_Source data_
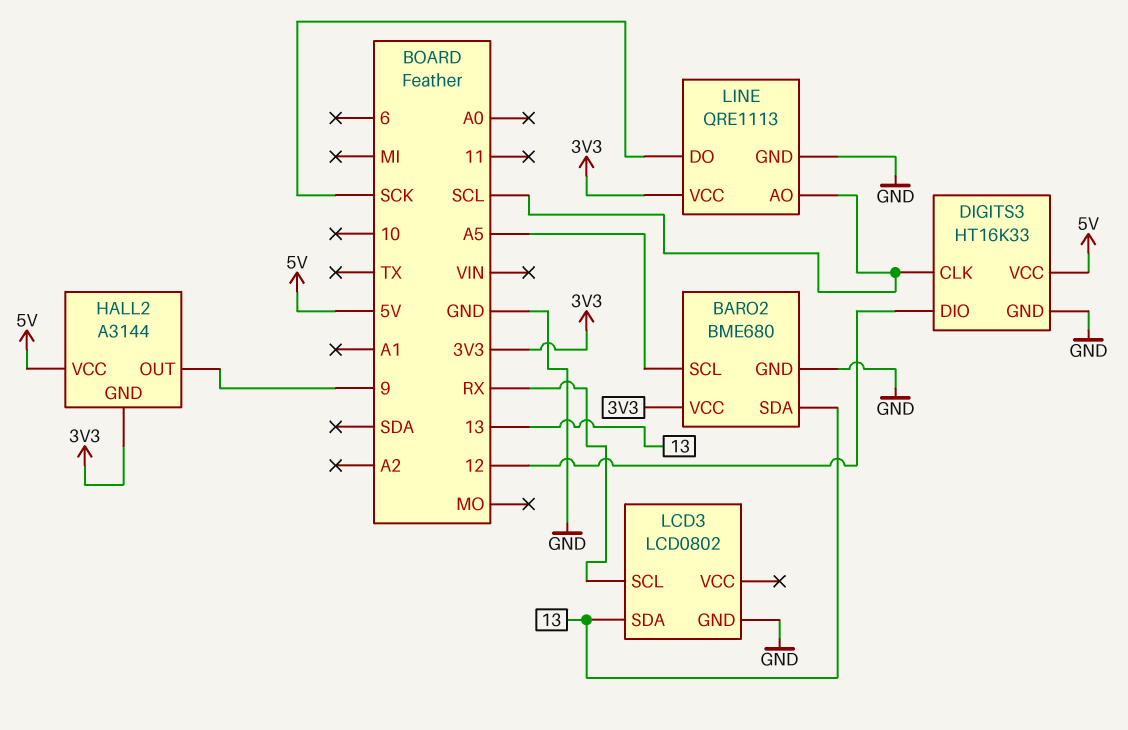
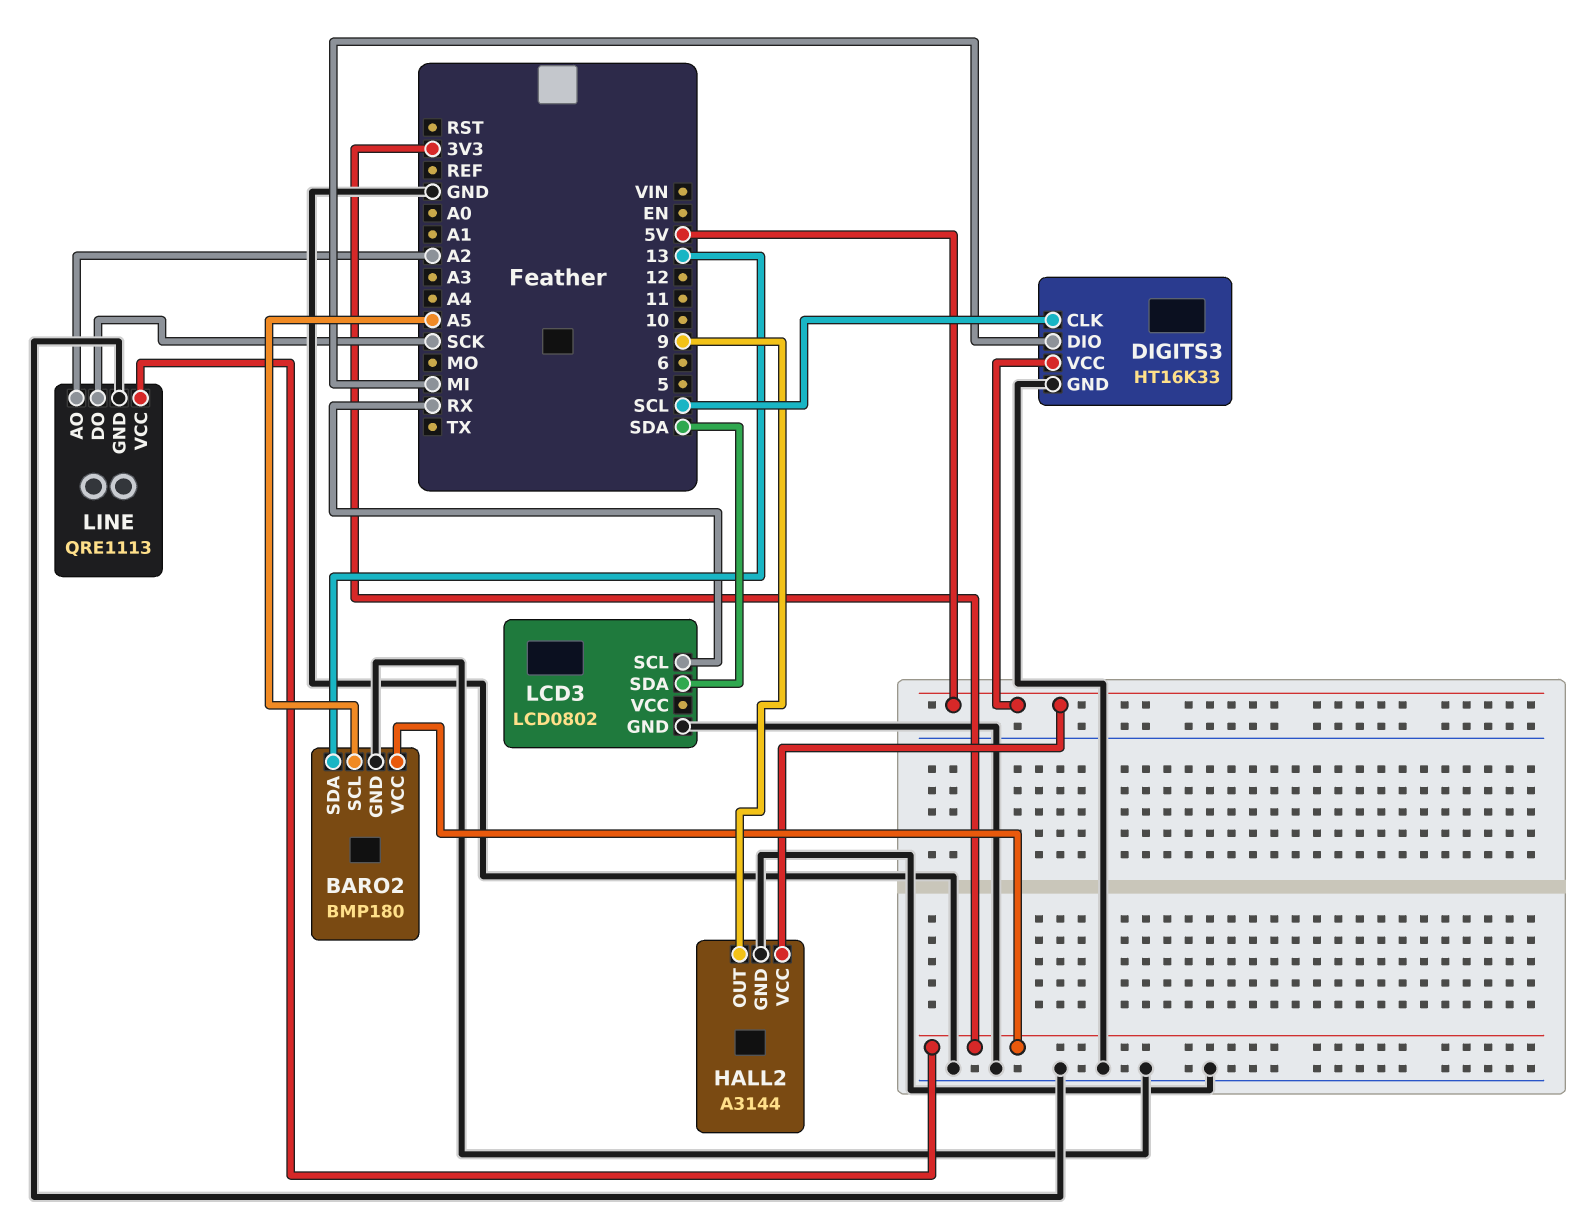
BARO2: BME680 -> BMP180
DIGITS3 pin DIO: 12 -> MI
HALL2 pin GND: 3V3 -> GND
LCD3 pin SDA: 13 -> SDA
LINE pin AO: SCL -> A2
--
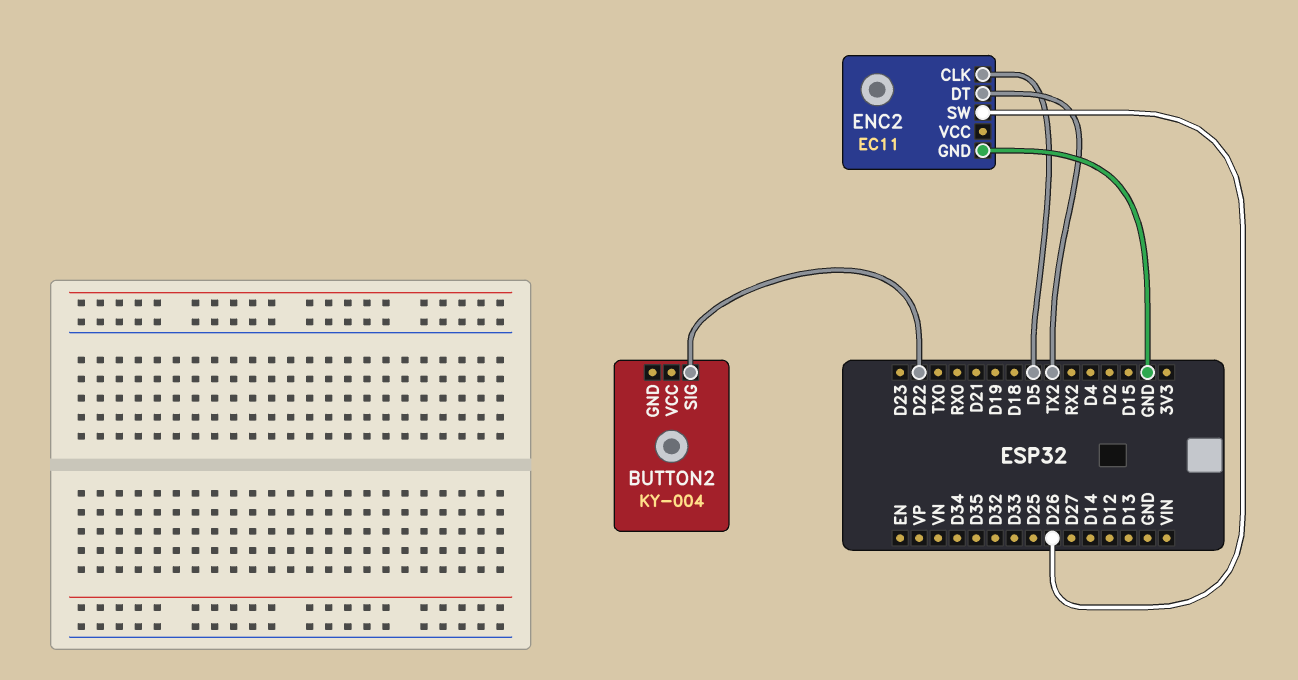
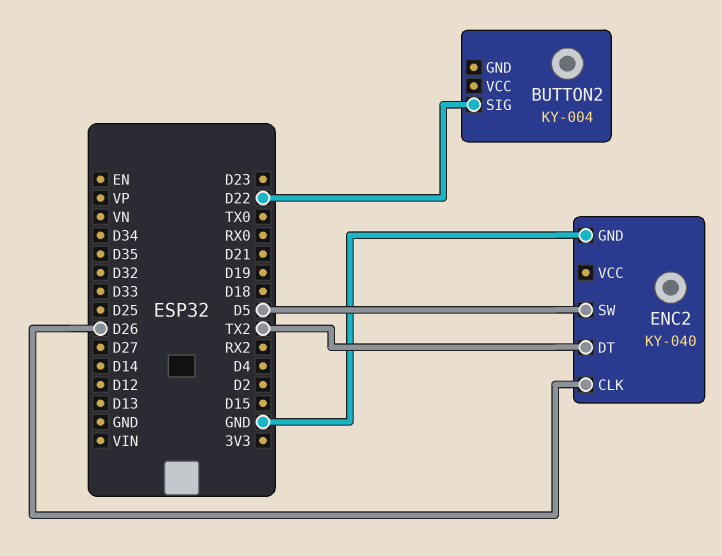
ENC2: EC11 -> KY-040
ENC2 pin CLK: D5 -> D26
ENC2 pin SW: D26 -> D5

_Exercise instructions_
Out of the data above, set down the lines from the one with "DIGITS3 pin DIO: 12 -> MI" to the one with "LINE pin AO: SCL -> A2", both included, exactly as written and with no additions.

_Exercise answer_
DIGITS3 pin DIO: 12 -> MI
HALL2 pin GND: 3V3 -> GND
LCD3 pin SDA: 13 -> SDA
LINE pin AO: SCL -> A2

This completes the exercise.